STUDY MATERIAL section start
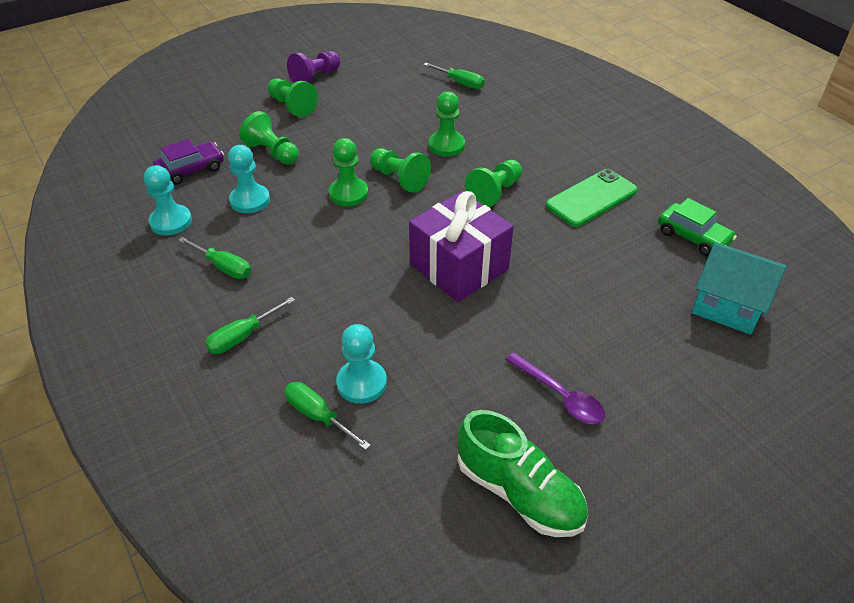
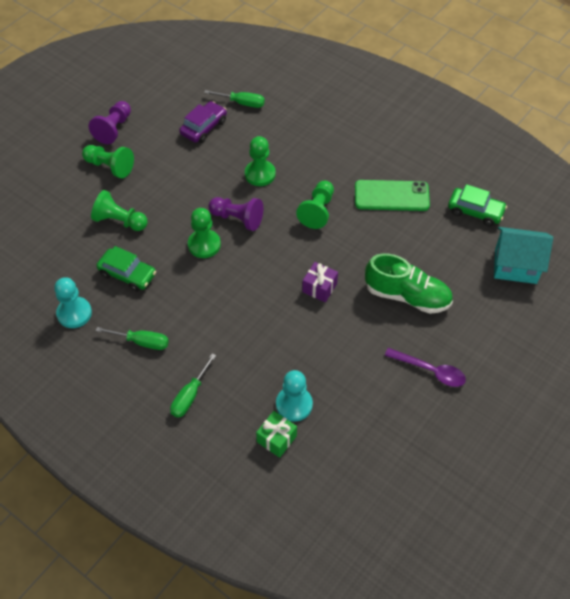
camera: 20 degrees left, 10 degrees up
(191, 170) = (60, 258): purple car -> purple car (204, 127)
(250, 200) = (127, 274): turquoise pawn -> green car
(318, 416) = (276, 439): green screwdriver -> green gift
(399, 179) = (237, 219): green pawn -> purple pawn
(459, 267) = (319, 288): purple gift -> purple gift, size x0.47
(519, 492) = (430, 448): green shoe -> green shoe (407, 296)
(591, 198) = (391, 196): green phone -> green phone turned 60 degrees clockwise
STUDY MATERIAL section end
• **WORK ITEM**: Only the lines from the one with "(519, 492) = (430, 448): green" through the final line above belong in the answer, each retyped exactly.

• **ANSWER SECTION**:
(519, 492) = (430, 448): green shoe -> green shoe (407, 296)
(591, 198) = (391, 196): green phone -> green phone turned 60 degrees clockwise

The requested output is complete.